*Written request*.
Reproduce the listing below word for word, omitting the pictures from your output.

[Items stored from a collection]
···

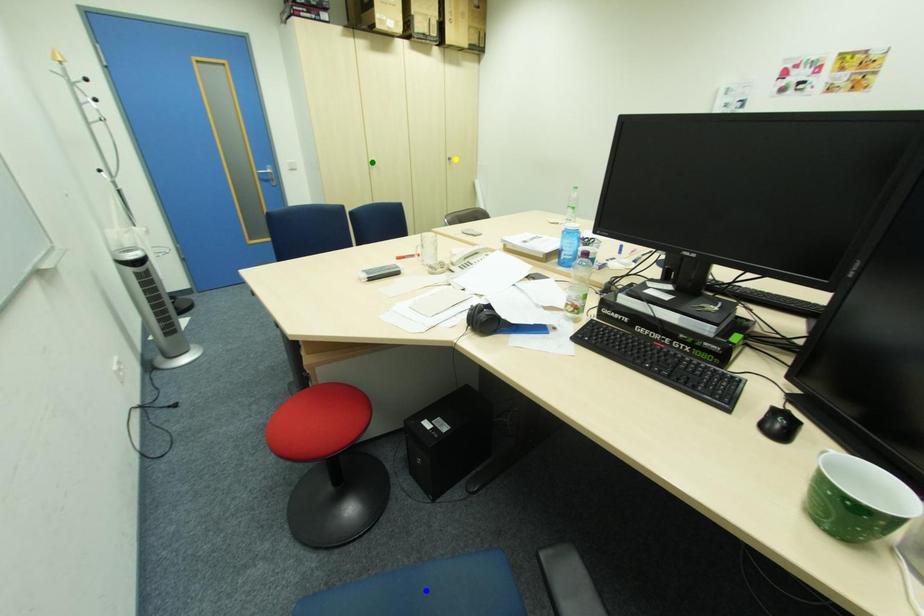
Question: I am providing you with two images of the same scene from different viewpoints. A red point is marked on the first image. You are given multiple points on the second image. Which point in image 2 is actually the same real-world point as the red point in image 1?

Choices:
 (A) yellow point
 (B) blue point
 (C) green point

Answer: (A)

···

*Output of the task*.
Question: I am providing you with two images of the same scene from different viewpoints. A red point is marked on the first image. You are given multiple points on the second image. Which point in image 2 is actually the same real-world point as the red point in image 1?

Choices:
 (A) yellow point
 (B) blue point
 (C) green point

Answer: (A)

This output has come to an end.